Task goal >> In all of the records below, substitute "anticlockwise" for every occurrence of "counterclockwise" and reproduce the lines with no other change.

....

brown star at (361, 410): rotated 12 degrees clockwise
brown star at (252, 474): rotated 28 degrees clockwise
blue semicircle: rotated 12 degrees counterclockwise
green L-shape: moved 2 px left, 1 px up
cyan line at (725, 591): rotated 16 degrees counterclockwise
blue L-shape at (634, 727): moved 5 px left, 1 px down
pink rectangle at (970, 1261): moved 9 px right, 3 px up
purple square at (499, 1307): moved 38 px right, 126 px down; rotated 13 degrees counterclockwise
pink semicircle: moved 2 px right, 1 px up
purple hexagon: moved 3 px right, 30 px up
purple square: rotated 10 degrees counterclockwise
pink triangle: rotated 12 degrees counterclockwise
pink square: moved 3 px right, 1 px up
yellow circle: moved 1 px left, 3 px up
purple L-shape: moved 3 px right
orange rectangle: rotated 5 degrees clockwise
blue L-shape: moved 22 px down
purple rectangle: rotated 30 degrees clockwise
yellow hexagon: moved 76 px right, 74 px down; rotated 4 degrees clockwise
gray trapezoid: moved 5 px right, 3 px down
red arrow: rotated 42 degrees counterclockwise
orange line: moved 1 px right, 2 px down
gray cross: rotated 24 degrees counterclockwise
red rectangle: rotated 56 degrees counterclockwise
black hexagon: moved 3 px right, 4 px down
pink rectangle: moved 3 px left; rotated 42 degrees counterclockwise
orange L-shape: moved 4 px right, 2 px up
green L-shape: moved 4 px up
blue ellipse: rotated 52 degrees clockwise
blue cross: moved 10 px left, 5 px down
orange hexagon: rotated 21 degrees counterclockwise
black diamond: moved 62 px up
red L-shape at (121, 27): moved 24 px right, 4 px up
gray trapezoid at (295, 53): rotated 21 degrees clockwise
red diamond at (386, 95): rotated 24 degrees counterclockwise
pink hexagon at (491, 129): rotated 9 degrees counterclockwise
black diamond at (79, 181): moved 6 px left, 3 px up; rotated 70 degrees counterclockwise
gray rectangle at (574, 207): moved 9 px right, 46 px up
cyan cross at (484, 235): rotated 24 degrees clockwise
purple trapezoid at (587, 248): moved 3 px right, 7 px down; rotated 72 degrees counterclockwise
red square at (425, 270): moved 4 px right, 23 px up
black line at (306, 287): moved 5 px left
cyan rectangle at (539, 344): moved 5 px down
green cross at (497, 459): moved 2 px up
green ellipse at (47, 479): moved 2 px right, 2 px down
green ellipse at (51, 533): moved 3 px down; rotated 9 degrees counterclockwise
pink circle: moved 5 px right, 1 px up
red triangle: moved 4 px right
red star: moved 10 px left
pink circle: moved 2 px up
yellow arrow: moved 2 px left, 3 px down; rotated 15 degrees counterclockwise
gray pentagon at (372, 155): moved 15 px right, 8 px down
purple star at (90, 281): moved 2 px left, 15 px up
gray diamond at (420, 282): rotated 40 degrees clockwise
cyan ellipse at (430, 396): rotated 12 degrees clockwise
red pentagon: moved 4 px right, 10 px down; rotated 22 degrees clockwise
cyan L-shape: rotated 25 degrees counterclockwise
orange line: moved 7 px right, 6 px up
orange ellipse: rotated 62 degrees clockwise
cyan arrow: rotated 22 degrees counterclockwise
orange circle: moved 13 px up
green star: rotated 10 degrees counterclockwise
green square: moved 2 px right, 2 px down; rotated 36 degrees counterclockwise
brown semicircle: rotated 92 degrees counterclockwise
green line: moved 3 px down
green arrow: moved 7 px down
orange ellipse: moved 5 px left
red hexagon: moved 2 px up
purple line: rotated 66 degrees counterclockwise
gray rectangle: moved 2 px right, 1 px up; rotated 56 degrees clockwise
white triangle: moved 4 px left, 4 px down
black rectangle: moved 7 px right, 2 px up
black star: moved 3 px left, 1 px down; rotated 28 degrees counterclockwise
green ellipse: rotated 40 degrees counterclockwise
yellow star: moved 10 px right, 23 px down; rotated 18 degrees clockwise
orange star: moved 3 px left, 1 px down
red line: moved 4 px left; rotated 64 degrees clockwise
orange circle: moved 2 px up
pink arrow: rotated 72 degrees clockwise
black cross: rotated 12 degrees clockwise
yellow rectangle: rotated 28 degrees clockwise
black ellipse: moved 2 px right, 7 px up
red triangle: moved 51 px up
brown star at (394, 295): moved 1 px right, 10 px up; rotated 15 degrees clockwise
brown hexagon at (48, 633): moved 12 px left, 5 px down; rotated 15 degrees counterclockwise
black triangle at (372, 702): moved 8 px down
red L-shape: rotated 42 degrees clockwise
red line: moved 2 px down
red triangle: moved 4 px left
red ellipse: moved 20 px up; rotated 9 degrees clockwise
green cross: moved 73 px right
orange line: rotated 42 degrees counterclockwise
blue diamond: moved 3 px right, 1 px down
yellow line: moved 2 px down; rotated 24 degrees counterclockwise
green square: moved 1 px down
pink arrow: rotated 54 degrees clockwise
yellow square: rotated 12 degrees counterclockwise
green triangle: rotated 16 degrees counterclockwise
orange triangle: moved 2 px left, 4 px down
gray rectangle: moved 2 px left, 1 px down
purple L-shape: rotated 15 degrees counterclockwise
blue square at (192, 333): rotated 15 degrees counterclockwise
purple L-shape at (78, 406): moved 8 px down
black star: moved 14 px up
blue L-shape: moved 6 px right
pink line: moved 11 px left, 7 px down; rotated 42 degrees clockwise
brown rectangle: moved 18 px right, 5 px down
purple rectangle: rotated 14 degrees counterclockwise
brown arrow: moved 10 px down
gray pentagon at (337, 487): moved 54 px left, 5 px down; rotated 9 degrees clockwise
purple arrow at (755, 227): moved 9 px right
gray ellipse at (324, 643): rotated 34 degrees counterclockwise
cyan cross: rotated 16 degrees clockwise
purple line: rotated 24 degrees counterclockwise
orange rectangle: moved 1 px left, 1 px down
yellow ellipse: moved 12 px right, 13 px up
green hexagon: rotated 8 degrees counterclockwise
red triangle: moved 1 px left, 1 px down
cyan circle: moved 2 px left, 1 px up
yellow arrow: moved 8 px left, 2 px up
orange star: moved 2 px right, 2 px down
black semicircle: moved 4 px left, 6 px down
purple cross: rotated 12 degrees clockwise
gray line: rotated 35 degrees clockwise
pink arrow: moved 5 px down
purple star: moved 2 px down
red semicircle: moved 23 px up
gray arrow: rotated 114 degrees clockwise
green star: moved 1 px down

....

Result for this exercise >>
brown star at (361, 410): rotated 12 degrees clockwise
brown star at (252, 474): rotated 28 degrees clockwise
blue semicircle: rotated 12 degrees anticlockwise
green L-shape: moved 2 px left, 1 px up
cyan line at (725, 591): rotated 16 degrees anticlockwise
blue L-shape at (634, 727): moved 5 px left, 1 px down
pink rectangle at (970, 1261): moved 9 px right, 3 px up
purple square at (499, 1307): moved 38 px right, 126 px down; rotated 13 degrees anticlockwise
pink semicircle: moved 2 px right, 1 px up
purple hexagon: moved 3 px right, 30 px up
purple square: rotated 10 degrees anticlockwise
pink triangle: rotated 12 degrees anticlockwise
pink square: moved 3 px right, 1 px up
yellow circle: moved 1 px left, 3 px up
purple L-shape: moved 3 px right
orange rectangle: rotated 5 degrees clockwise
blue L-shape: moved 22 px down
purple rectangle: rotated 30 degrees clockwise
yellow hexagon: moved 76 px right, 74 px down; rotated 4 degrees clockwise
gray trapezoid: moved 5 px right, 3 px down
red arrow: rotated 42 degrees anticlockwise
orange line: moved 1 px right, 2 px down
gray cross: rotated 24 degrees anticlockwise
red rectangle: rotated 56 degrees anticlockwise
black hexagon: moved 3 px right, 4 px down
pink rectangle: moved 3 px left; rotated 42 degrees anticlockwise
orange L-shape: moved 4 px right, 2 px up
green L-shape: moved 4 px up
blue ellipse: rotated 52 degrees clockwise
blue cross: moved 10 px left, 5 px down
orange hexagon: rotated 21 degrees anticlockwise
black diamond: moved 62 px up
red L-shape at (121, 27): moved 24 px right, 4 px up
gray trapezoid at (295, 53): rotated 21 degrees clockwise
red diamond at (386, 95): rotated 24 degrees anticlockwise
pink hexagon at (491, 129): rotated 9 degrees anticlockwise
black diamond at (79, 181): moved 6 px left, 3 px up; rotated 70 degrees anticlockwise
gray rectangle at (574, 207): moved 9 px right, 46 px up
cyan cross at (484, 235): rotated 24 degrees clockwise
purple trapezoid at (587, 248): moved 3 px right, 7 px down; rotated 72 degrees anticlockwise
red square at (425, 270): moved 4 px right, 23 px up
black line at (306, 287): moved 5 px left
cyan rectangle at (539, 344): moved 5 px down
green cross at (497, 459): moved 2 px up
green ellipse at (47, 479): moved 2 px right, 2 px down
green ellipse at (51, 533): moved 3 px down; rotated 9 degrees anticlockwise
pink circle: moved 5 px right, 1 px up
red triangle: moved 4 px right
red star: moved 10 px left
pink circle: moved 2 px up
yellow arrow: moved 2 px left, 3 px down; rotated 15 degrees anticlockwise
gray pentagon at (372, 155): moved 15 px right, 8 px down
purple star at (90, 281): moved 2 px left, 15 px up
gray diamond at (420, 282): rotated 40 degrees clockwise
cyan ellipse at (430, 396): rotated 12 degrees clockwise
red pentagon: moved 4 px right, 10 px down; rotated 22 degrees clockwise
cyan L-shape: rotated 25 degrees anticlockwise
orange line: moved 7 px right, 6 px up
orange ellipse: rotated 62 degrees clockwise
cyan arrow: rotated 22 degrees anticlockwise
orange circle: moved 13 px up
green star: rotated 10 degrees anticlockwise
green square: moved 2 px right, 2 px down; rotated 36 degrees anticlockwise
brown semicircle: rotated 92 degrees anticlockwise
green line: moved 3 px down
green arrow: moved 7 px down
orange ellipse: moved 5 px left
red hexagon: moved 2 px up
purple line: rotated 66 degrees anticlockwise
gray rectangle: moved 2 px right, 1 px up; rotated 56 degrees clockwise
white triangle: moved 4 px left, 4 px down
black rectangle: moved 7 px right, 2 px up
black star: moved 3 px left, 1 px down; rotated 28 degrees anticlockwise
green ellipse: rotated 40 degrees anticlockwise
yellow star: moved 10 px right, 23 px down; rotated 18 degrees clockwise
orange star: moved 3 px left, 1 px down
red line: moved 4 px left; rotated 64 degrees clockwise
orange circle: moved 2 px up
pink arrow: rotated 72 degrees clockwise
black cross: rotated 12 degrees clockwise
yellow rectangle: rotated 28 degrees clockwise
black ellipse: moved 2 px right, 7 px up
red triangle: moved 51 px up
brown star at (394, 295): moved 1 px right, 10 px up; rotated 15 degrees clockwise
brown hexagon at (48, 633): moved 12 px left, 5 px down; rotated 15 degrees anticlockwise
black triangle at (372, 702): moved 8 px down
red L-shape: rotated 42 degrees clockwise
red line: moved 2 px down
red triangle: moved 4 px left
red ellipse: moved 20 px up; rotated 9 degrees clockwise
green cross: moved 73 px right
orange line: rotated 42 degrees anticlockwise
blue diamond: moved 3 px right, 1 px down
yellow line: moved 2 px down; rotated 24 degrees anticlockwise
green square: moved 1 px down
pink arrow: rotated 54 degrees clockwise
yellow square: rotated 12 degrees anticlockwise
green triangle: rotated 16 degrees anticlockwise
orange triangle: moved 2 px left, 4 px down
gray rectangle: moved 2 px left, 1 px down
purple L-shape: rotated 15 degrees anticlockwise
blue square at (192, 333): rotated 15 degrees anticlockwise
purple L-shape at (78, 406): moved 8 px down
black star: moved 14 px up
blue L-shape: moved 6 px right
pink line: moved 11 px left, 7 px down; rotated 42 degrees clockwise
brown rectangle: moved 18 px right, 5 px down
purple rectangle: rotated 14 degrees anticlockwise
brown arrow: moved 10 px down
gray pentagon at (337, 487): moved 54 px left, 5 px down; rotated 9 degrees clockwise
purple arrow at (755, 227): moved 9 px right
gray ellipse at (324, 643): rotated 34 degrees anticlockwise
cyan cross: rotated 16 degrees clockwise
purple line: rotated 24 degrees anticlockwise
orange rectangle: moved 1 px left, 1 px down
yellow ellipse: moved 12 px right, 13 px up
green hexagon: rotated 8 degrees anticlockwise
red triangle: moved 1 px left, 1 px down
cyan circle: moved 2 px left, 1 px up
yellow arrow: moved 8 px left, 2 px up
orange star: moved 2 px right, 2 px down
black semicircle: moved 4 px left, 6 px down
purple cross: rotated 12 degrees clockwise
gray line: rotated 35 degrees clockwise
pink arrow: moved 5 px down
purple star: moved 2 px down
red semicircle: moved 23 px up
gray arrow: rotated 114 degrees clockwise
green star: moved 1 px down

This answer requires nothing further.